Object tracking records
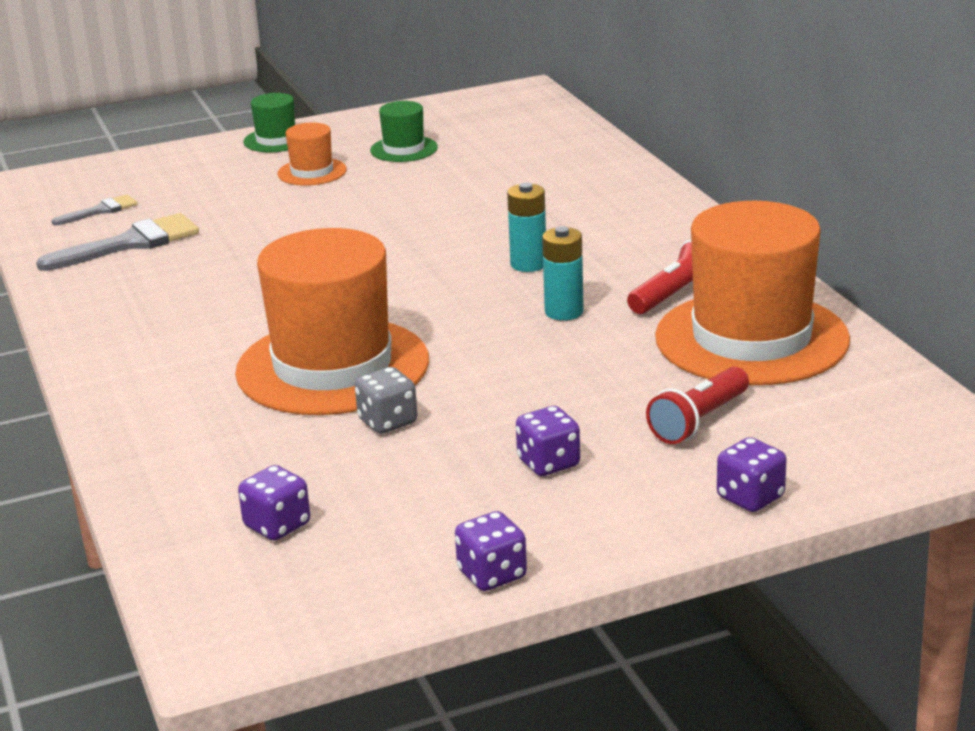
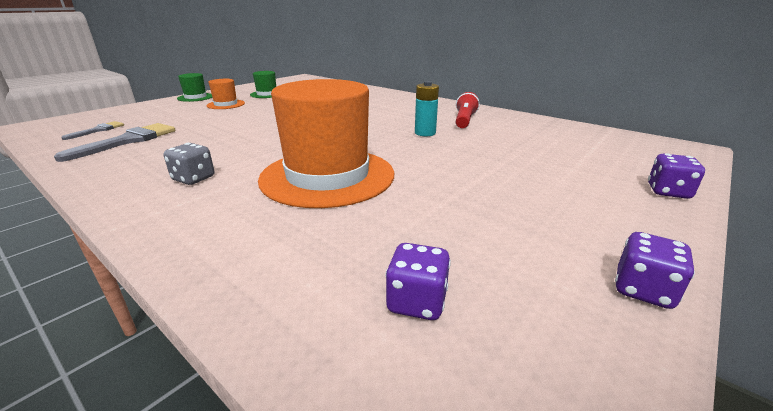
camera: 30 degrees left, 0 degrees up
(387, 422) = (403, 199): grey dice -> grey dice (194, 179)
(528, 264) = (380, 120): turquoise battery -> none
(548, 463) = (536, 200): purple dice -> none
(698, 421) = (569, 163): red flashlight -> none
(751, 338) = (525, 129): orange hat -> none

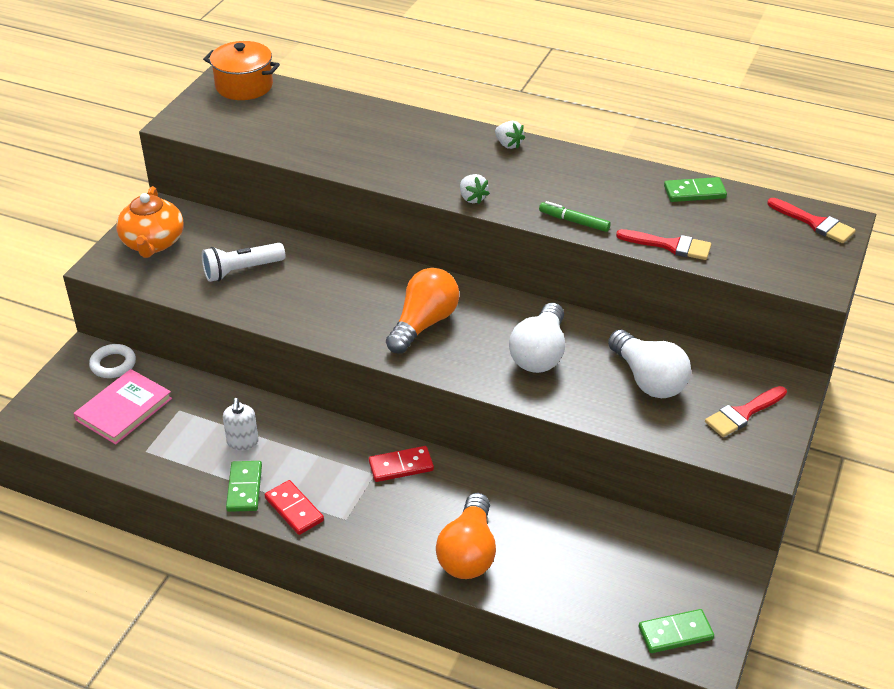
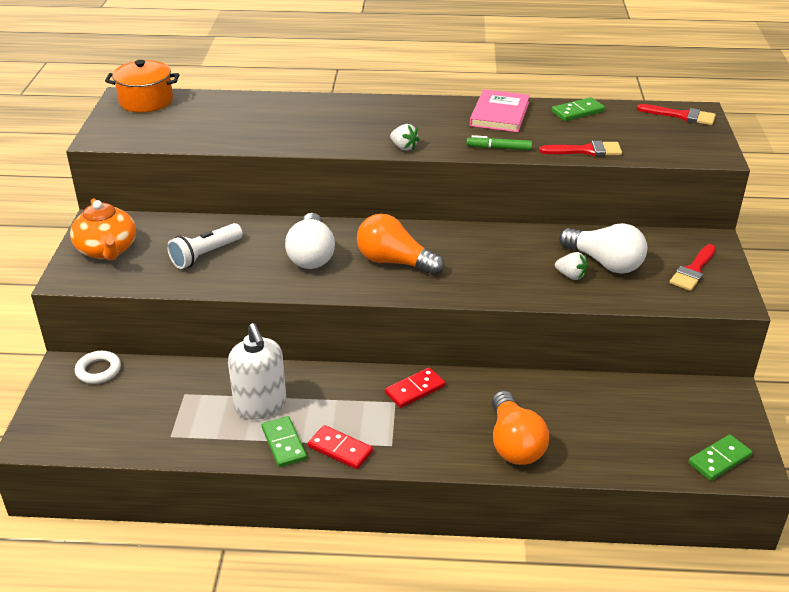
camera: 20 degrees left, 5 degrees down
(124, 409) = (130, 406): pink book -> pink book (499, 114)
(243, 442) = (260, 406): white soap dispenser -> white soap dispenser, size x1.74
(423, 324) = (394, 262): orange light bulb -> orange light bulb turned 75 degrees counterclockwise
(508, 144) = (406, 105): white strawberry -> white strawberry (571, 276)
(540, 353) = (506, 263): white light bulb -> white light bulb (311, 255)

* Action item
Output only the lines from the start of the data through the line that holds "(698, 421) = (569, 163): red". Keep them exact and leave the pictures out.

* Result for this exercise
camera: 30 degrees left, 0 degrees up
(387, 422) = (403, 199): grey dice -> grey dice (194, 179)
(528, 264) = (380, 120): turquoise battery -> none
(548, 463) = (536, 200): purple dice -> none
(698, 421) = (569, 163): red flashlight -> none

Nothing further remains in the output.